§ **Supplied entries**

- - -

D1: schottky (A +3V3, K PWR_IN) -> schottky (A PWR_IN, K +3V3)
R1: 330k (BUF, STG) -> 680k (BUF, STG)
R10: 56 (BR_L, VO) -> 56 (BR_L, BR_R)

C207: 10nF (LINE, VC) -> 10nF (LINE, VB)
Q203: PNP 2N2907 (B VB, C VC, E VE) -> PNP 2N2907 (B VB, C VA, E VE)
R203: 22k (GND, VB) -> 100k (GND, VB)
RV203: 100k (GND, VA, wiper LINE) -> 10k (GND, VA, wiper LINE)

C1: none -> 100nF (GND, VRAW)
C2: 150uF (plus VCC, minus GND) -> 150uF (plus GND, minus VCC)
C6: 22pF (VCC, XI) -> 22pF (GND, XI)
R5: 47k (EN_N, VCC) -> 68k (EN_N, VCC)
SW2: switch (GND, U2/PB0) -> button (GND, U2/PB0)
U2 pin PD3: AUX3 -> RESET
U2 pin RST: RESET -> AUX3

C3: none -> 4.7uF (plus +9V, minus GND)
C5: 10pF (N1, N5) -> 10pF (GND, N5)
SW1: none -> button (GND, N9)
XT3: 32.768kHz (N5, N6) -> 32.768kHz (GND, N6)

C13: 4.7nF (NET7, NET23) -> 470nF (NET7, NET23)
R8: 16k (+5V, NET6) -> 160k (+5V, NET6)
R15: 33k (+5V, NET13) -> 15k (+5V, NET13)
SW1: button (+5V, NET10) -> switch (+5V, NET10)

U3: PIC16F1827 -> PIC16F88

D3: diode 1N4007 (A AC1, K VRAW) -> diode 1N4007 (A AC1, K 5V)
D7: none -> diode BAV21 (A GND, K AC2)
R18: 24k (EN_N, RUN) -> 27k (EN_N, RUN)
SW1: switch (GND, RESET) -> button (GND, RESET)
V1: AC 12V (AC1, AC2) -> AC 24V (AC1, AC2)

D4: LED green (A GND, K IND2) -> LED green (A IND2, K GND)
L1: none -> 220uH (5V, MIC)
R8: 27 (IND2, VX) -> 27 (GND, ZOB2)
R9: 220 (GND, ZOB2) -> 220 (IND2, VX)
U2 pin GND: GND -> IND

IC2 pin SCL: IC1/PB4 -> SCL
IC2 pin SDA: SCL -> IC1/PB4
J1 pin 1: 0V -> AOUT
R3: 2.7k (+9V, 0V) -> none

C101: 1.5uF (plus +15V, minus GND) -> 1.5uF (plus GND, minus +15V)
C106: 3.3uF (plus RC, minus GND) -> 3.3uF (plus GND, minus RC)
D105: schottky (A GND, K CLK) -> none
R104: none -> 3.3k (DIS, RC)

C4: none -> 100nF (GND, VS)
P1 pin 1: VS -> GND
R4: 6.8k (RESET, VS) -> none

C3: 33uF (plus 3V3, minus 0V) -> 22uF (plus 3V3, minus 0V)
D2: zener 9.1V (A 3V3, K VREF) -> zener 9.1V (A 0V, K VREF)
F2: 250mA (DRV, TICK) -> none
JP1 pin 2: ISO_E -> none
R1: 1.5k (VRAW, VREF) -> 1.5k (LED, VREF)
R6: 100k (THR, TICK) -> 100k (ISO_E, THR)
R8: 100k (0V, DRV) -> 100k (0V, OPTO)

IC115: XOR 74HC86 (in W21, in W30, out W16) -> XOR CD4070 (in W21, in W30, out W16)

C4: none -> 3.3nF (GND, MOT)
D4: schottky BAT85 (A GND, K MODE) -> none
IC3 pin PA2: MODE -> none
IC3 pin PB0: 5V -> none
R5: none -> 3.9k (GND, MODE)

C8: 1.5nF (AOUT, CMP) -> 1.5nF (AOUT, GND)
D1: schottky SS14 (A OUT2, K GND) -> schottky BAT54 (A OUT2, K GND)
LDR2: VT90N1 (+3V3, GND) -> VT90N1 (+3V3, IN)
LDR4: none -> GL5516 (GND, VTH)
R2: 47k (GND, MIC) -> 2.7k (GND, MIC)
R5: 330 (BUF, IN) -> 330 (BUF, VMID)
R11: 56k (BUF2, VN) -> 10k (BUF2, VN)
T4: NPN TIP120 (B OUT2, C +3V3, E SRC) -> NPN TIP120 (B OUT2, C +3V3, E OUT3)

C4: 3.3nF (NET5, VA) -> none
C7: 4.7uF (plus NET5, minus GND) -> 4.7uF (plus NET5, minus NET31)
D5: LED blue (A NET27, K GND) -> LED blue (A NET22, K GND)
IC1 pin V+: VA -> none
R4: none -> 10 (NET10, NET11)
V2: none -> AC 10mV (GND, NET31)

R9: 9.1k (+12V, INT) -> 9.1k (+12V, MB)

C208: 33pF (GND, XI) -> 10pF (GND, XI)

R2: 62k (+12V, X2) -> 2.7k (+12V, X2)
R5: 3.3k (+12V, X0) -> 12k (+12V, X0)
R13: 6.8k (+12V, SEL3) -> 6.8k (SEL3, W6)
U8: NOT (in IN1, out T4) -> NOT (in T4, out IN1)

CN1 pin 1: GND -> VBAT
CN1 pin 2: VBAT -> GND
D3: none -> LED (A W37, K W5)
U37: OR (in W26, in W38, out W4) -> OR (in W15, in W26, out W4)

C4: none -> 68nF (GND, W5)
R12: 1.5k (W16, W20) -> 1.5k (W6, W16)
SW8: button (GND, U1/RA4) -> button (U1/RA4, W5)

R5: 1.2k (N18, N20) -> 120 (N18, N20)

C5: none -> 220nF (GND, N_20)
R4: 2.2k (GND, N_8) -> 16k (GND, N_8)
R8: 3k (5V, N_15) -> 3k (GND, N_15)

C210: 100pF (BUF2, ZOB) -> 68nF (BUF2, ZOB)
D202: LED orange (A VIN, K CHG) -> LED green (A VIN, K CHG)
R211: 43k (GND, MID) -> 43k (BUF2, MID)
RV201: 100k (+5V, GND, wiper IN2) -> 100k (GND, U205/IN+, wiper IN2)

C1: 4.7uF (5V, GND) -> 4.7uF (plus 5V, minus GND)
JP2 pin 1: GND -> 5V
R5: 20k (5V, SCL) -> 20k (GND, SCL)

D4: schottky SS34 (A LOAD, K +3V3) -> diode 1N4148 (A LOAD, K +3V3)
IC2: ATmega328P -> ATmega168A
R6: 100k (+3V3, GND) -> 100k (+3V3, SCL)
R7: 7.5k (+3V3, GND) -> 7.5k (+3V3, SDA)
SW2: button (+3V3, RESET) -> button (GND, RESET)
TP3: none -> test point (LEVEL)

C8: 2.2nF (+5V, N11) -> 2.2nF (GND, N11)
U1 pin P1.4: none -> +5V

- - -

§ **About this task**
Answer with a number only: how many lines above have the word "TICK"?

§ **Task answer**
2